Each entry below is to be reproduced exactly, though any pictures it holds must be omitted.

________________________________________

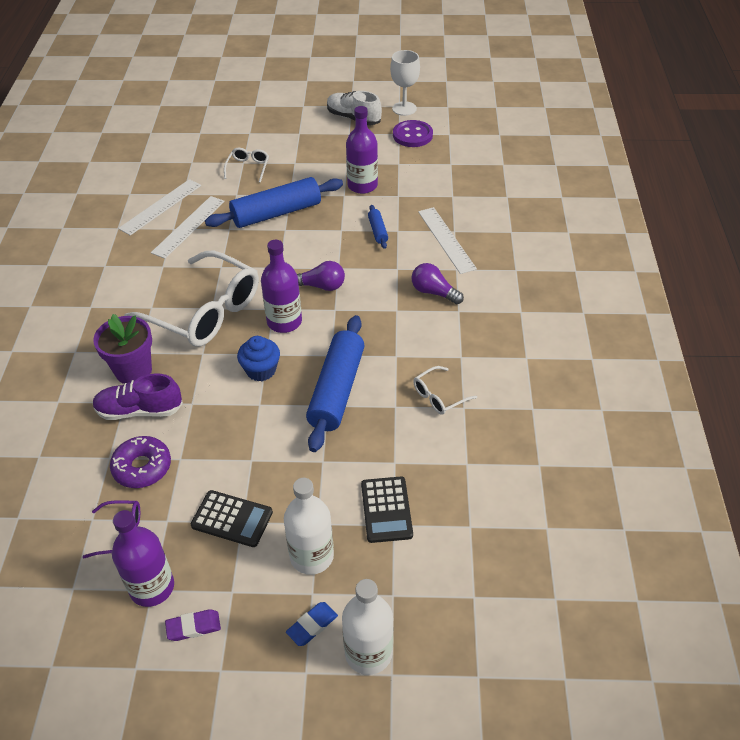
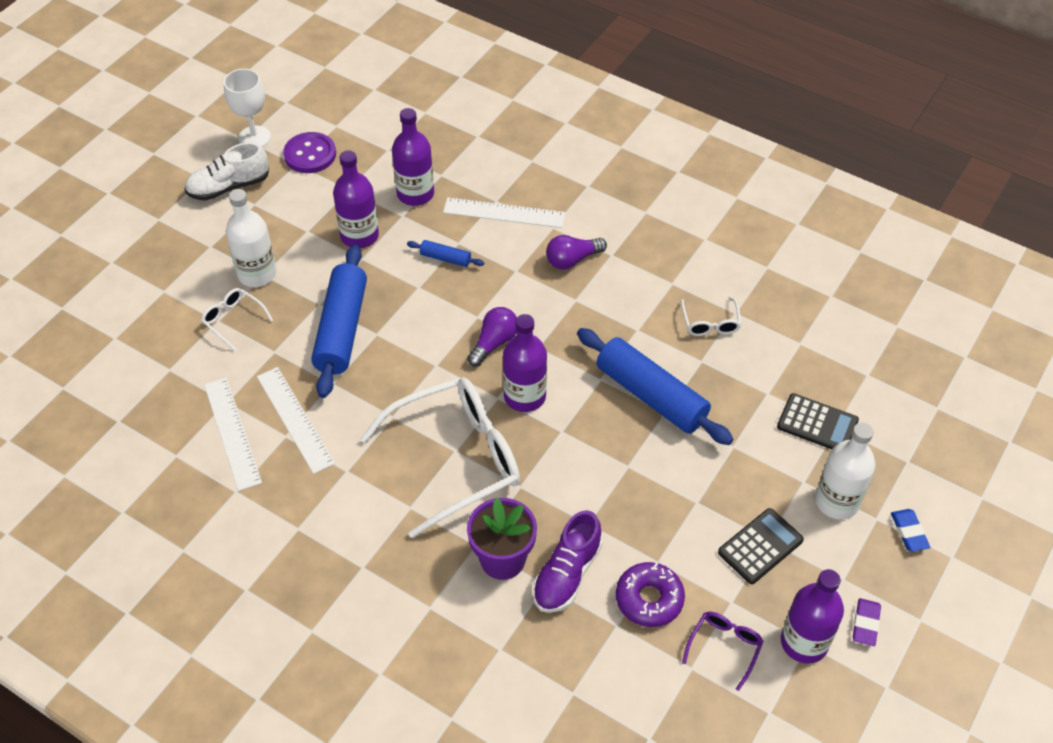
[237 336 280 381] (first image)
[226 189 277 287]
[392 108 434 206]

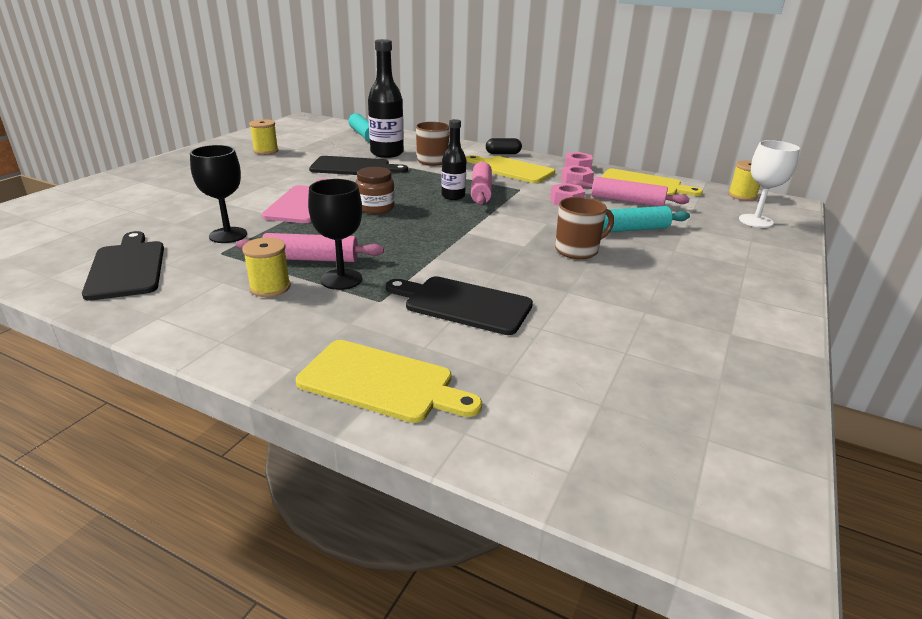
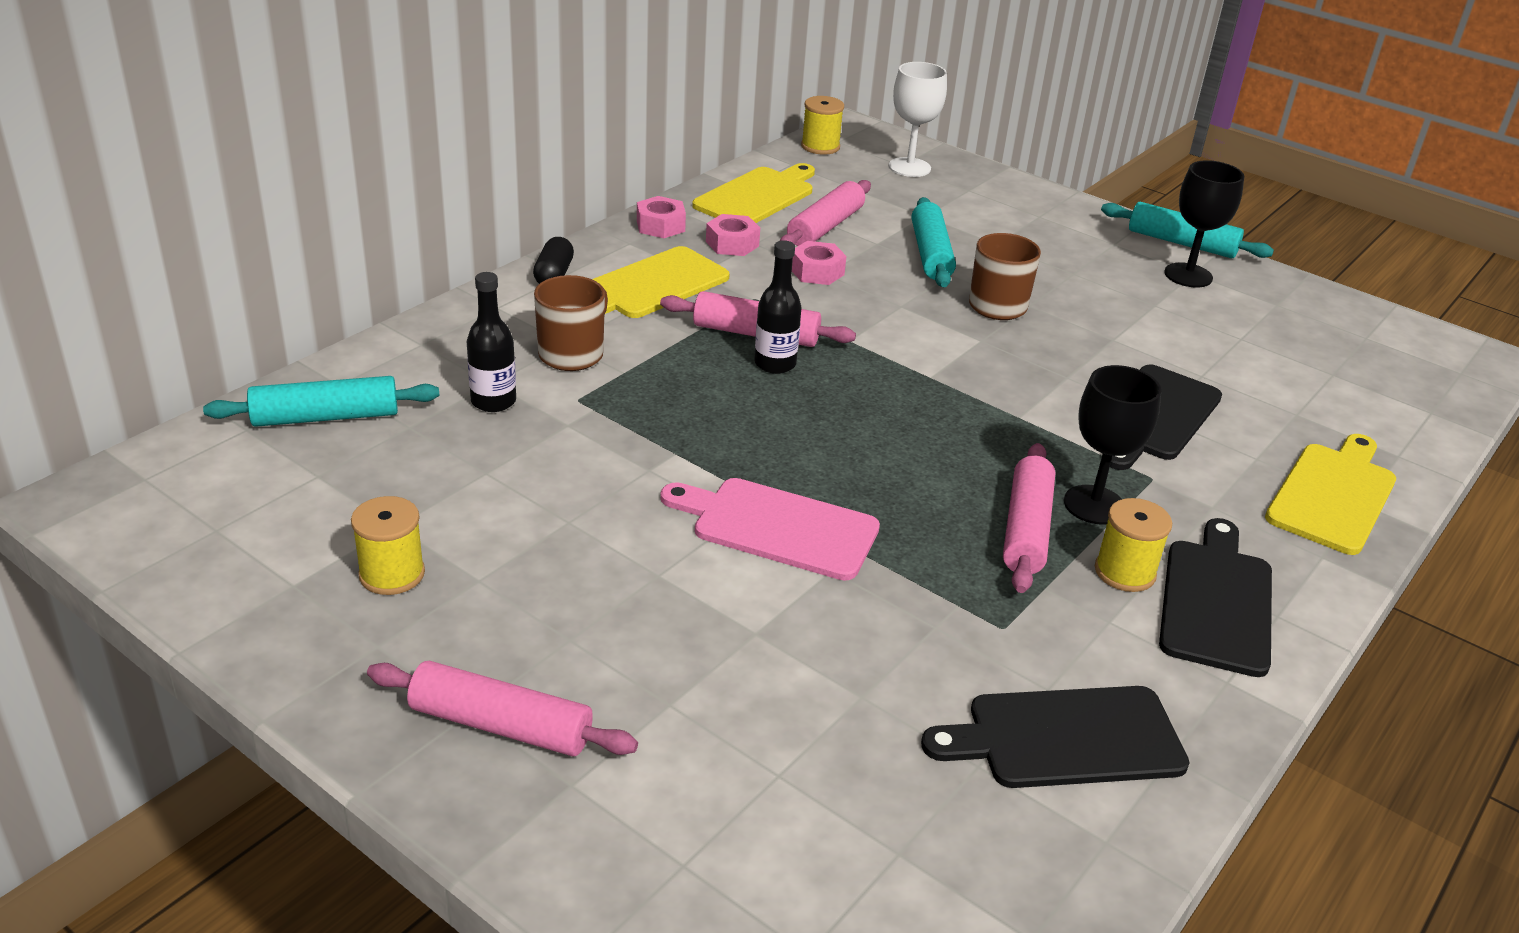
[467 272 516 412]
[1164 160 1244 287]
[1159 518 1272 677]
[355 167 395 214] (first image)
[1101 202 1274 258]
[367 660 638 756]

________________________________________

RESULT FOR THIS EXERCISE:
[237 336 280 381] (first image)
[226 189 277 287]
[392 108 434 206]

[467 272 516 412]
[1164 160 1244 287]
[1159 518 1272 677]
[355 167 395 214] (first image)
[1101 202 1274 258]
[367 660 638 756]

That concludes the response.